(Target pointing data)

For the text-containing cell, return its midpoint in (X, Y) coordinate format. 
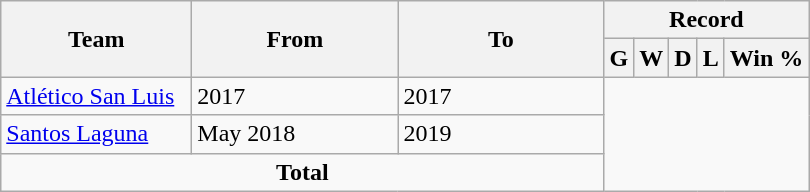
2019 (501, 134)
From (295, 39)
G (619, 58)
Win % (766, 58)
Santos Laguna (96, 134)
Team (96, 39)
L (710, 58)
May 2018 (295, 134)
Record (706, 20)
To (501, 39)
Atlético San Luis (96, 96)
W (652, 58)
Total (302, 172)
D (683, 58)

* * *

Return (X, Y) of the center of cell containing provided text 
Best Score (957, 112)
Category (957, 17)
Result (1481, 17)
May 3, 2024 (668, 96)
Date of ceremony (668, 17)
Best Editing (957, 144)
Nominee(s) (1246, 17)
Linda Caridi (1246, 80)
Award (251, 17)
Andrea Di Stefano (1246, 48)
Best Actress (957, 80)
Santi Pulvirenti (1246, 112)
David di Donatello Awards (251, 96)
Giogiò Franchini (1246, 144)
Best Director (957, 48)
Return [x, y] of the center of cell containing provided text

---

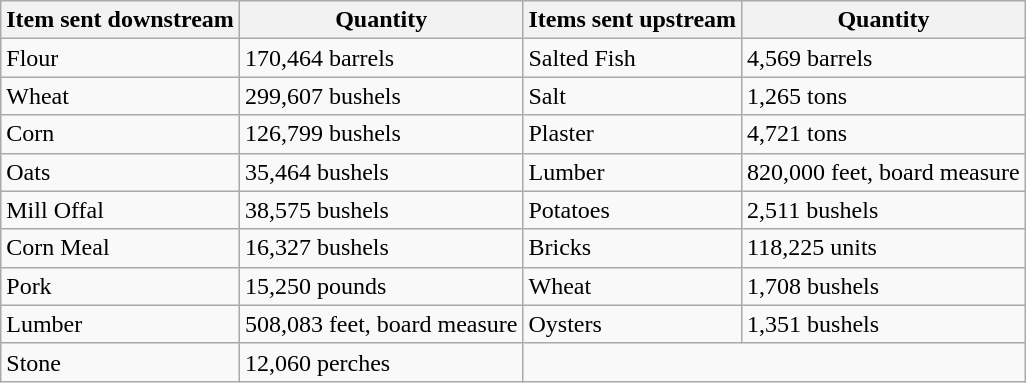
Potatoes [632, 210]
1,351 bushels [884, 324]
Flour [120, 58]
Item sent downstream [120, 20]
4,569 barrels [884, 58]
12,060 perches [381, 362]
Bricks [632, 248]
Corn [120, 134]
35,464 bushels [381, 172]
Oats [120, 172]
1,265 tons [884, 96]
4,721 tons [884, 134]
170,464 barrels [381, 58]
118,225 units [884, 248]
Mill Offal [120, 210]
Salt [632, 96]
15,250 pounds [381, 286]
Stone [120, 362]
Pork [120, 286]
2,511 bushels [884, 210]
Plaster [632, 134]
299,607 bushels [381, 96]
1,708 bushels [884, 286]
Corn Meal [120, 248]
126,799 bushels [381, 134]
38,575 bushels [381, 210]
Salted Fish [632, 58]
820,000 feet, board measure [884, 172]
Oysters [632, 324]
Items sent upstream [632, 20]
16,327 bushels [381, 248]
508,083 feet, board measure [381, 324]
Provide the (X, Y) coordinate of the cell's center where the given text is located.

▶ Exercise requirements
Convert the material, starting at the line containing "For the text-containing" and running through the line containing "D (683, 58)", into a Markdown table with the columns Row and Line. Number each line, and omit blank lines and pictures.

▶ Exercise response
| Row | Line |
|---|---|
| 1 | For the text-containing cell, return its midpoint in (X, Y) coordinate format.  |
| 2 | 2019 (501, 134) |
| 3 | From (295, 39) |
| 4 | G (619, 58) |
| 5 | Win % (766, 58) |
| 6 | Santos Laguna (96, 134) |
| 7 | Team (96, 39) |
| 8 | L (710, 58) |
| 9 | May 2018 (295, 134) |
| 10 | Record (706, 20) |
| 11 | To (501, 39) |
| 12 | Atlético San Luis (96, 96) |
| 13 | W (652, 58) |
| 14 | Total (302, 172) |
| 15 | D (683, 58) |